_Problem statement:_
Restate word for word the line containing "cyan star: rotated" and each line that follows it, through the last line below, and nothing else.

::: Records provided

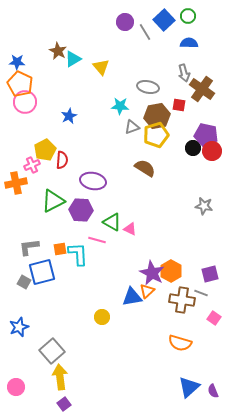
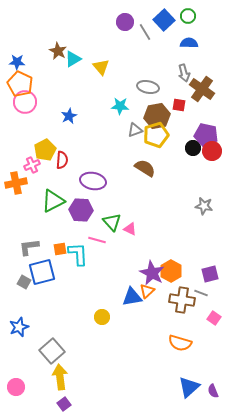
gray triangle at (132, 127): moved 3 px right, 3 px down
green triangle at (112, 222): rotated 18 degrees clockwise
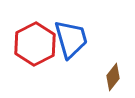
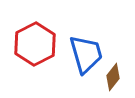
blue trapezoid: moved 15 px right, 15 px down
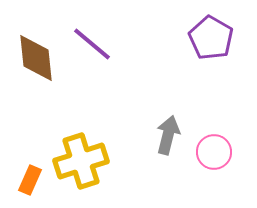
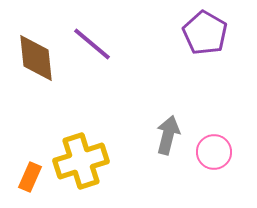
purple pentagon: moved 6 px left, 5 px up
orange rectangle: moved 3 px up
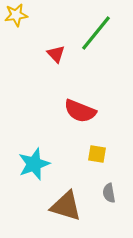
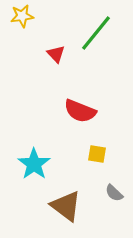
yellow star: moved 6 px right, 1 px down
cyan star: rotated 16 degrees counterclockwise
gray semicircle: moved 5 px right; rotated 36 degrees counterclockwise
brown triangle: rotated 20 degrees clockwise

::::::

_Written answer:_
cyan star: rotated 16 degrees counterclockwise
gray semicircle: moved 5 px right; rotated 36 degrees counterclockwise
brown triangle: rotated 20 degrees clockwise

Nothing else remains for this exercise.